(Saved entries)
== Segment start ==
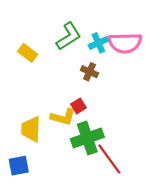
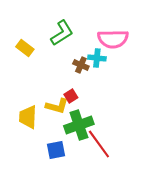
cyan cross: (98, 43) -> (97, 58), moved, turned 30
blue square: (19, 166) -> (56, 150), moved

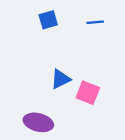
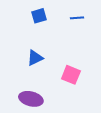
blue triangle: (61, 79) -> (35, 58), moved

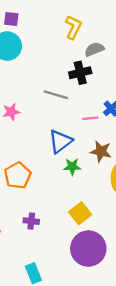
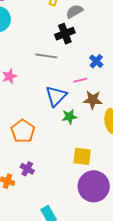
pink line: (90, 118) -> (80, 80), moved
yellow square: (80, 213) -> (82, 156), turned -36
purple cross: (31, 221) -> (27, 169), moved, turned 32

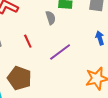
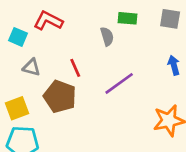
brown pentagon: (19, 78) -> (60, 97), moved

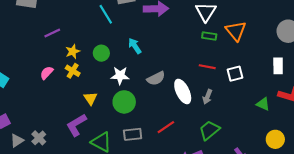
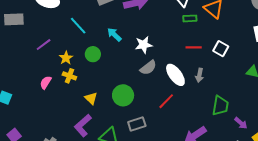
cyan line: (106, 14) -> (78, 26), moved
cyan arrow: (135, 46) -> (114, 35), moved
white square: (235, 74) -> (221, 49), turned -35
white star: (120, 76) -> (144, 45), moved
red line: (166, 127) -> (166, 101), moved
green trapezoid: (209, 130) -> (220, 106), moved, turned 150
== Segment end ==
## Try it
Copy out, from the data above, each line where the string "blue" is present.

## Solution for this problem
blue square: (19, 166) -> (56, 150), moved
blue triangle: (61, 79) -> (35, 58), moved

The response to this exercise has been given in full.